▶ WHAT YOU ARE ASKED TO DO
Can you render every line of the records below as a JSON array of strings, one string per line, with blank lines omitted?

——

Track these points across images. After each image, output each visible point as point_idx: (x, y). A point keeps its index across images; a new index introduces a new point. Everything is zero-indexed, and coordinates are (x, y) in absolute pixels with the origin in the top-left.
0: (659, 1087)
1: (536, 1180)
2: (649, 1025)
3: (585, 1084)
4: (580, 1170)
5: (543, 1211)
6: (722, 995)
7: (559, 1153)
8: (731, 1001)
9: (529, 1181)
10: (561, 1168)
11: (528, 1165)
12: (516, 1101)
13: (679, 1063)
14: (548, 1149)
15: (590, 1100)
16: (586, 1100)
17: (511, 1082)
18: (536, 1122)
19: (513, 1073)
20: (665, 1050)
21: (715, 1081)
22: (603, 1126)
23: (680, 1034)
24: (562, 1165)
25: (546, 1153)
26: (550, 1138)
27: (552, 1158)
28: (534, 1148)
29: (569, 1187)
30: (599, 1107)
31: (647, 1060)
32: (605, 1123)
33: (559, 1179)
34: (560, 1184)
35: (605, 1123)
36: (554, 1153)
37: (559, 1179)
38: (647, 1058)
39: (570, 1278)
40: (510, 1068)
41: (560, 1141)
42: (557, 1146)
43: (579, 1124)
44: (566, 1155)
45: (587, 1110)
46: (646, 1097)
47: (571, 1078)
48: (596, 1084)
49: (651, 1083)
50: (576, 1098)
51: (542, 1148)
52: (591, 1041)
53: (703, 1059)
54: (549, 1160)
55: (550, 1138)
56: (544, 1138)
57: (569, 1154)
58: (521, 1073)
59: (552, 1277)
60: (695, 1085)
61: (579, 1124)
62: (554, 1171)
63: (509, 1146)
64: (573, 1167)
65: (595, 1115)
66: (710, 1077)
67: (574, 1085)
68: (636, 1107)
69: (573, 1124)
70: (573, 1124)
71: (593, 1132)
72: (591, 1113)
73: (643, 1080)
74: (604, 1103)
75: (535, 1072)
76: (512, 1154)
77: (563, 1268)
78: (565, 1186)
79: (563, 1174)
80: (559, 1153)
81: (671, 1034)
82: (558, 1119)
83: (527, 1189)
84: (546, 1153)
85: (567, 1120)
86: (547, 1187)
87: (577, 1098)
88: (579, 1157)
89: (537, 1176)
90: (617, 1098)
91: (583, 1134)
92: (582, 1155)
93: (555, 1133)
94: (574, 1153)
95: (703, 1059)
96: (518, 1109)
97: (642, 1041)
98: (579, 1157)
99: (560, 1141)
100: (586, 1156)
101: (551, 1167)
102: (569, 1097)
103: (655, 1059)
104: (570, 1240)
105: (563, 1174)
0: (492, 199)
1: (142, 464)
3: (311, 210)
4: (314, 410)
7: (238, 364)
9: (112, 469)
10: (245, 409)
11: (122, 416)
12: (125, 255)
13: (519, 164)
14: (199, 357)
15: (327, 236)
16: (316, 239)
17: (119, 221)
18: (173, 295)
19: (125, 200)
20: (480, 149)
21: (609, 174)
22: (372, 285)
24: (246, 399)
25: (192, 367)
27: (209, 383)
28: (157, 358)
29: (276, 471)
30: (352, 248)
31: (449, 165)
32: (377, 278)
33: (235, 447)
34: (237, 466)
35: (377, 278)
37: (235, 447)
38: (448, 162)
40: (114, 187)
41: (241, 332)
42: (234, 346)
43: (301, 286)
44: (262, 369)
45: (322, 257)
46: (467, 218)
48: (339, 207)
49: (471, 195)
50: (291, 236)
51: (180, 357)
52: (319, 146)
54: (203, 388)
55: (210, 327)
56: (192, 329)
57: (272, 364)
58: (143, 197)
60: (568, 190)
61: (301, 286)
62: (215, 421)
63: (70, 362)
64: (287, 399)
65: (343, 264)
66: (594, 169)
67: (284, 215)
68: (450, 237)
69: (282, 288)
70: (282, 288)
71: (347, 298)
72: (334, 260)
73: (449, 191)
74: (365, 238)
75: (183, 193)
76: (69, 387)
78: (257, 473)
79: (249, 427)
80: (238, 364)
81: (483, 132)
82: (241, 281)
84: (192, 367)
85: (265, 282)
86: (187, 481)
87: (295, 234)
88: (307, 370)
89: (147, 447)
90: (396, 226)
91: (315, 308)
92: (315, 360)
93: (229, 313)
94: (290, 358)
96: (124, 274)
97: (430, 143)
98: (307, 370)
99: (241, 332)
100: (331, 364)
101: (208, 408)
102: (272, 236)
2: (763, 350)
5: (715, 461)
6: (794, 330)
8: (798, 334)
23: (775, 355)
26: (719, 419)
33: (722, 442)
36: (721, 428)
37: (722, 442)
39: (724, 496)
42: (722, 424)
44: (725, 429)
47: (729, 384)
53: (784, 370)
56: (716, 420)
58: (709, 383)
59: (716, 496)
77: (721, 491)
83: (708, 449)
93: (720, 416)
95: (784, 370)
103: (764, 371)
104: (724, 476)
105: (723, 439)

——

▶ TASK RESPONSE
[
  "Track these points across images. After each image, output each visible point as point_idx: (x, y). A point keeps its index across images; a new index introduces a new point. Everything is zero-indexed, and coordinates are (x, y) in absolute pixels with the origin in the top-left.",
  "0: (659, 1087)",
  "1: (536, 1180)",
  "2: (649, 1025)",
  "3: (585, 1084)",
  "4: (580, 1170)",
  "5: (543, 1211)",
  "6: (722, 995)",
  "7: (559, 1153)",
  "8: (731, 1001)",
  "9: (529, 1181)",
  "10: (561, 1168)",
  "11: (528, 1165)",
  "12: (516, 1101)",
  "13: (679, 1063)",
  "14: (548, 1149)",
  "15: (590, 1100)",
  "16: (586, 1100)",
  "17: (511, 1082)",
  "18: (536, 1122)",
  "19: (513, 1073)",
  "20: (665, 1050)",
  "21: (715, 1081)",
  "22: (603, 1126)",
  "23: (680, 1034)",
  "24: (562, 1165)",
  "25: (546, 1153)",
  "26: (550, 1138)",
  "27: (552, 1158)",
  "28: (534, 1148)",
  "29: (569, 1187)",
  "30: (599, 1107)",
  "31: (647, 1060)",
  "32: (605, 1123)",
  "33: (559, 1179)",
  "34: (560, 1184)",
  "35: (605, 1123)",
  "36: (554, 1153)",
  "37: (559, 1179)",
  "38: (647, 1058)",
  "39: (570, 1278)",
  "40: (510, 1068)",
  "41: (560, 1141)",
  "42: (557, 1146)",
  "43: (579, 1124)",
  "44: (566, 1155)",
  "45: (587, 1110)",
  "46: (646, 1097)",
  "47: (571, 1078)",
  "48: (596, 1084)",
  "49: (651, 1083)",
  "50: (576, 1098)",
  "51: (542, 1148)",
  "52: (591, 1041)",
  "53: (703, 1059)",
  "54: (549, 1160)",
  "55: (550, 1138)",
  "56: (544, 1138)",
  "57: (569, 1154)",
  "58: (521, 1073)",
  "59: (552, 1277)",
  "60: (695, 1085)",
  "61: (579, 1124)",
  "62: (554, 1171)",
  "63: (509, 1146)",
  "64: (573, 1167)",
  "65: (595, 1115)",
  "66: (710, 1077)",
  "67: (574, 1085)",
  "68: (636, 1107)",
  "69: (573, 1124)",
  "70: (573, 1124)",
  "71: (593, 1132)",
  "72: (591, 1113)",
  "73: (643, 1080)",
  "74: (604, 1103)",
  "75: (535, 1072)",
  "76: (512, 1154)",
  "77: (563, 1268)",
  "78: (565, 1186)",
  "79: (563, 1174)",
  "80: (559, 1153)",
  "81: (671, 1034)",
  "82: (558, 1119)",
  "83: (527, 1189)",
  "84: (546, 1153)",
  "85: (567, 1120)",
  "86: (547, 1187)",
  "87: (577, 1098)",
  "88: (579, 1157)",
  "89: (537, 1176)",
  "90: (617, 1098)",
  "91: (583, 1134)",
  "92: (582, 1155)",
  "93: (555, 1133)",
  "94: (574, 1153)",
  "95: (703, 1059)",
  "96: (518, 1109)",
  "97: (642, 1041)",
  "98: (579, 1157)",
  "99: (560, 1141)",
  "100: (586, 1156)",
  "101: (551, 1167)",
  "102: (569, 1097)",
  "103: (655, 1059)",
  "104: (570, 1240)",
  "105: (563, 1174)",
  "0: (492, 199)",
  "1: (142, 464)",
  "3: (311, 210)",
  "4: (314, 410)",
  "7: (238, 364)",
  "9: (112, 469)",
  "10: (245, 409)",
  "11: (122, 416)",
  "12: (125, 255)",
  "13: (519, 164)",
  "14: (199, 357)",
  "15: (327, 236)",
  "16: (316, 239)",
  "17: (119, 221)",
  "18: (173, 295)",
  "19: (125, 200)",
  "20: (480, 149)",
  "21: (609, 174)",
  "22: (372, 285)",
  "24: (246, 399)",
  "25: (192, 367)",
  "27: (209, 383)",
  "28: (157, 358)",
  "29: (276, 471)",
  "30: (352, 248)",
  "31: (449, 165)",
  "32: (377, 278)",
  "33: (235, 447)",
  "34: (237, 466)",
  "35: (377, 278)",
  "37: (235, 447)",
  "38: (448, 162)",
  "40: (114, 187)",
  "41: (241, 332)",
  "42: (234, 346)",
  "43: (301, 286)",
  "44: (262, 369)",
  "45: (322, 257)",
  "46: (467, 218)",
  "48: (339, 207)",
  "49: (471, 195)",
  "50: (291, 236)",
  "51: (180, 357)",
  "52: (319, 146)",
  "54: (203, 388)",
  "55: (210, 327)",
  "56: (192, 329)",
  "57: (272, 364)",
  "58: (143, 197)",
  "60: (568, 190)",
  "61: (301, 286)",
  "62: (215, 421)",
  "63: (70, 362)",
  "64: (287, 399)",
  "65: (343, 264)",
  "66: (594, 169)",
  "67: (284, 215)",
  "68: (450, 237)",
  "69: (282, 288)",
  "70: (282, 288)",
  "71: (347, 298)",
  "72: (334, 260)",
  "73: (449, 191)",
  "74: (365, 238)",
  "75: (183, 193)",
  "76: (69, 387)",
  "78: (257, 473)",
  "79: (249, 427)",
  "80: (238, 364)",
  "81: (483, 132)",
  "82: (241, 281)",
  "84: (192, 367)",
  "85: (265, 282)",
  "86: (187, 481)",
  "87: (295, 234)",
  "88: (307, 370)",
  "89: (147, 447)",
  "90: (396, 226)",
  "91: (315, 308)",
  "92: (315, 360)",
  "93: (229, 313)",
  "94: (290, 358)",
  "96: (124, 274)",
  "97: (430, 143)",
  "98: (307, 370)",
  "99: (241, 332)",
  "100: (331, 364)",
  "101: (208, 408)",
  "102: (272, 236)",
  "2: (763, 350)",
  "5: (715, 461)",
  "6: (794, 330)",
  "8: (798, 334)",
  "23: (775, 355)",
  "26: (719, 419)",
  "33: (722, 442)",
  "36: (721, 428)",
  "37: (722, 442)",
  "39: (724, 496)",
  "42: (722, 424)",
  "44: (725, 429)",
  "47: (729, 384)",
  "53: (784, 370)",
  "56: (716, 420)",
  "58: (709, 383)",
  "59: (716, 496)",
  "77: (721, 491)",
  "83: (708, 449)",
  "93: (720, 416)",
  "95: (784, 370)",
  "103: (764, 371)",
  "104: (724, 476)",
  "105: (723, 439)"
]